• What the task requires
Return the data below exactly as given, except for the images.

** Opening Collected material block **

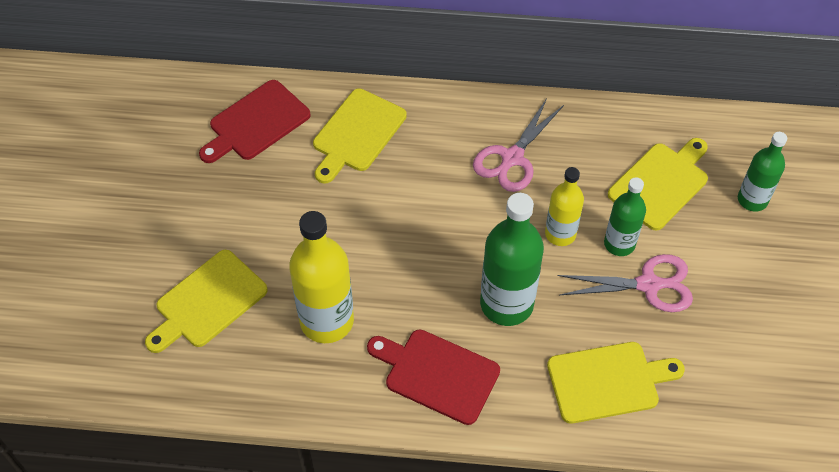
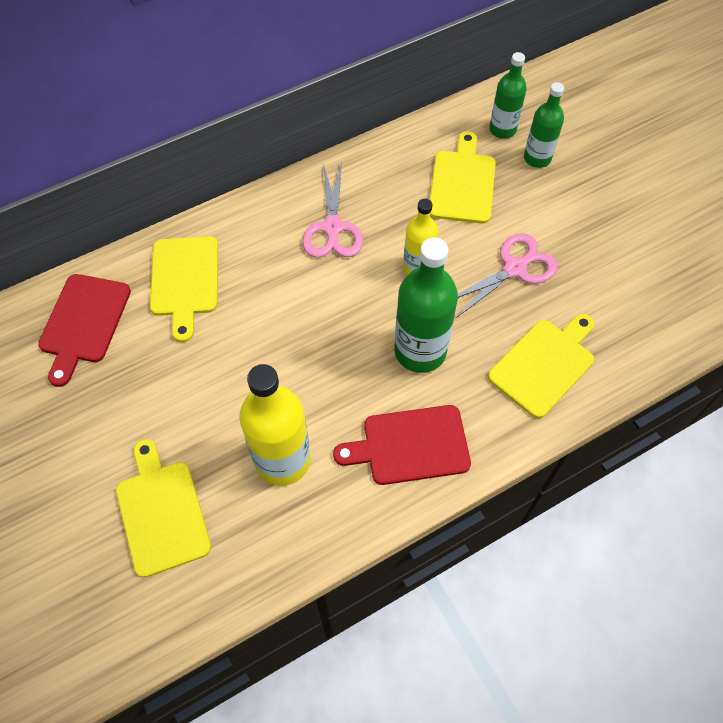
camera: 35 degrees left, 5 degrees up
(208, 302) = (161, 512): yellow cutting board -> yellow cutting board turned 150 degrees clockwise
(619, 244) = (468, 249): green bottle -> green bottle (502, 129)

** Closing Collected material block **

• Problem solution
camera: 35 degrees left, 5 degrees up
(208, 302) = (161, 512): yellow cutting board -> yellow cutting board turned 150 degrees clockwise
(619, 244) = (468, 249): green bottle -> green bottle (502, 129)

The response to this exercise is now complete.